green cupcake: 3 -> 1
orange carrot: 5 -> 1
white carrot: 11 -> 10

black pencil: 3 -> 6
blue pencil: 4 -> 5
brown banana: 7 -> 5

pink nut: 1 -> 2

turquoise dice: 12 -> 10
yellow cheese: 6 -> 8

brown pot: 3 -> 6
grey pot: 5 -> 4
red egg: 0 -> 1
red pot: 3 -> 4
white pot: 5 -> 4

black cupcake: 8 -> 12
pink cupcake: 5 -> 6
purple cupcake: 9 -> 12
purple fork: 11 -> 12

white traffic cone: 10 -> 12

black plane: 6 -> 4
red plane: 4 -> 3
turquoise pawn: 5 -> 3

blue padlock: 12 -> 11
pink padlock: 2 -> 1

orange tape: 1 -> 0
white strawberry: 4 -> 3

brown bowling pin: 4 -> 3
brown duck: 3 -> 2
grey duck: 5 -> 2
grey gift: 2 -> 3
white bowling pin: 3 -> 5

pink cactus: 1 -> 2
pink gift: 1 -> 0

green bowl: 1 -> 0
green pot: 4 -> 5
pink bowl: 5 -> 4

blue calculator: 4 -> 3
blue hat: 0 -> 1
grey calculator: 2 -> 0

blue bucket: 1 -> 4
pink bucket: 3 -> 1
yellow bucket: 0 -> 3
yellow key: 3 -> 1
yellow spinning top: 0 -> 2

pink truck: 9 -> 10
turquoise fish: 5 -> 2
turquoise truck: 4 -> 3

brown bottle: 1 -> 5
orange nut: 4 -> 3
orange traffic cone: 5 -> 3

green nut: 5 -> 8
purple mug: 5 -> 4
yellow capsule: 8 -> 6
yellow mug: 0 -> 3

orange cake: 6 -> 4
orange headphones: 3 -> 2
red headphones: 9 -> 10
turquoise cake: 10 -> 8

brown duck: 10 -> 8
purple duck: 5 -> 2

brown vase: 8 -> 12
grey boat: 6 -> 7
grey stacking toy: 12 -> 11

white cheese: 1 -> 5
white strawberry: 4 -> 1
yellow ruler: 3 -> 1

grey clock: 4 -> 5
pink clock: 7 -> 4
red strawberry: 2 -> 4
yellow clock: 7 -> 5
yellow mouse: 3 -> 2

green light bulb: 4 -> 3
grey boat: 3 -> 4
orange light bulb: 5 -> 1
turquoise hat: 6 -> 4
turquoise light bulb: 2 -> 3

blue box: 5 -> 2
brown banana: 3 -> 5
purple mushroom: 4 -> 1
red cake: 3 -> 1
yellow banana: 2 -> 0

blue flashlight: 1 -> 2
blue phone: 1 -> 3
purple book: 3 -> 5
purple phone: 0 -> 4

* * * * * * * * *

* [How to complete this task]: Copy each line from the entries above that has the word "clock" in it.

* [Finished task]:
grey clock: 4 -> 5
pink clock: 7 -> 4
yellow clock: 7 -> 5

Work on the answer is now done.